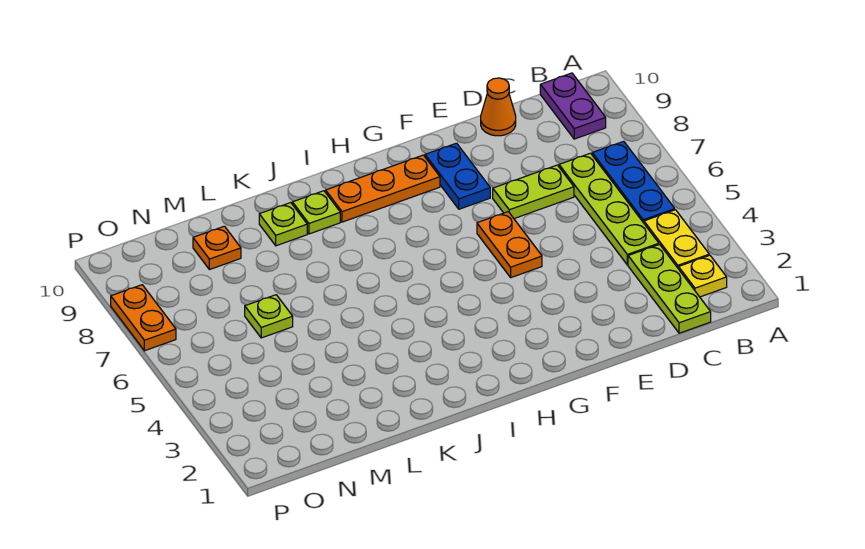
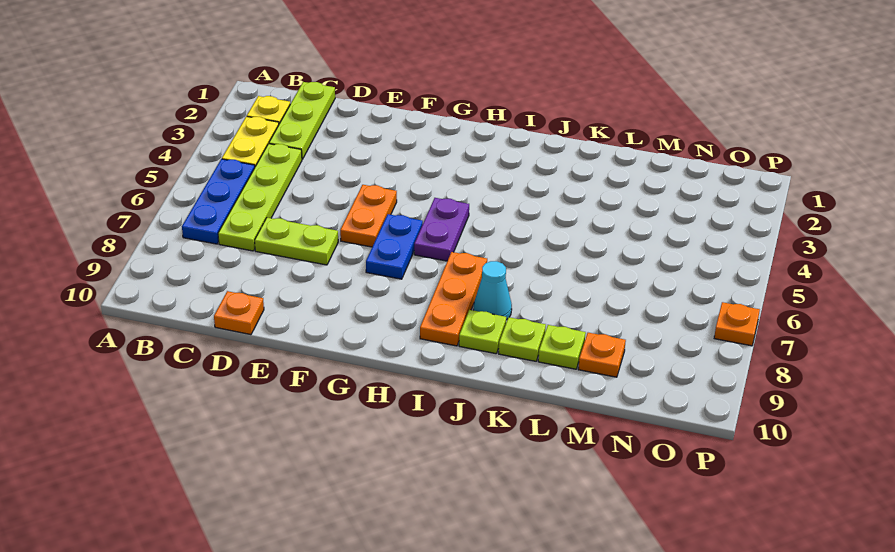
purple plate B9:B10 level 1 -> purple plate H5:H6 level 1
orange cone D10 level 1 -> orange plate D10 level 1
blue plate F8:F9 level 1 -> blue plate G6:G7 level 1
orange plate G9:I9 level 1 -> orange plate I7:I9 level 1
none -> cyan cone J8 level 1
lime plate M6 level 1 -> lime plate L9 level 1
orange plate P7:P8 level 1 -> orange plate P7 level 1

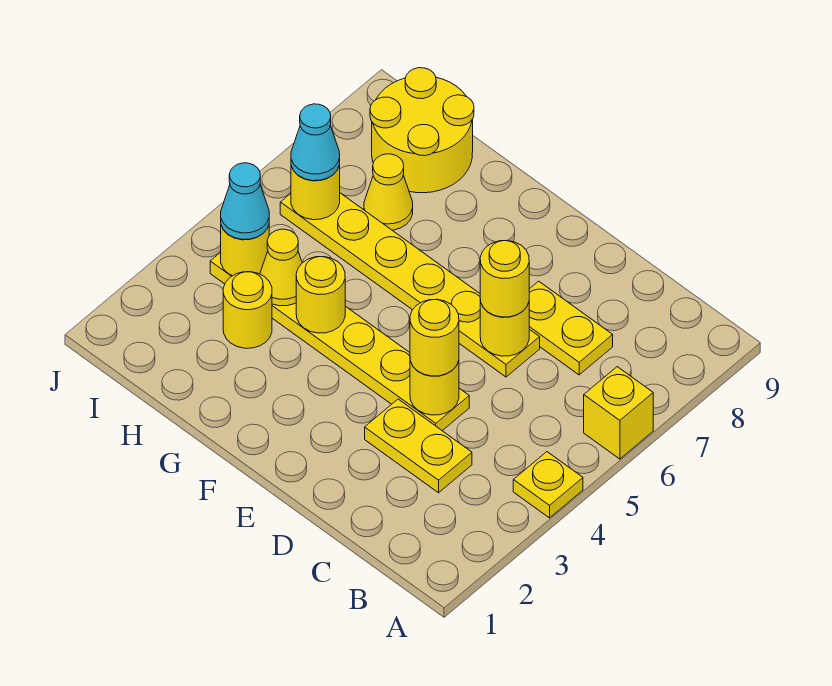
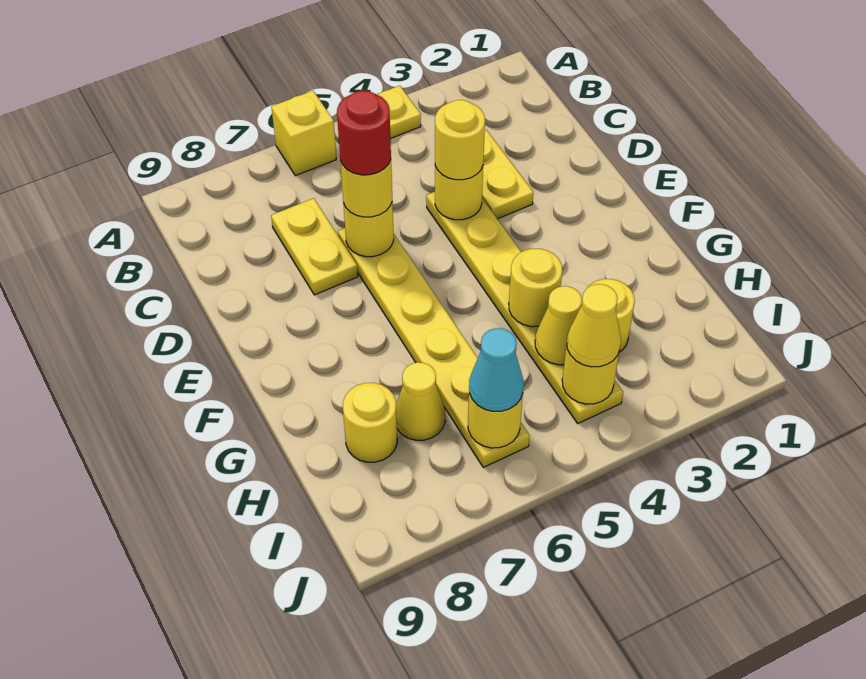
none -> red round brick D6 level 4
yellow round brick H8:I9 level 1 -> yellow round brick H8 level 1
cyan cone I4 level 3 -> yellow cone I4 level 3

▬▬▬

* _WHAT TO WORK ON_
Transcribe every entry word for word, but skip the pictures.

* _SOLUTION FOR THIS TASK_
purple plate B9:B10 level 1 -> purple plate H5:H6 level 1
orange cone D10 level 1 -> orange plate D10 level 1
blue plate F8:F9 level 1 -> blue plate G6:G7 level 1
orange plate G9:I9 level 1 -> orange plate I7:I9 level 1
none -> cyan cone J8 level 1
lime plate M6 level 1 -> lime plate L9 level 1
orange plate P7:P8 level 1 -> orange plate P7 level 1

none -> red round brick D6 level 4
yellow round brick H8:I9 level 1 -> yellow round brick H8 level 1
cyan cone I4 level 3 -> yellow cone I4 level 3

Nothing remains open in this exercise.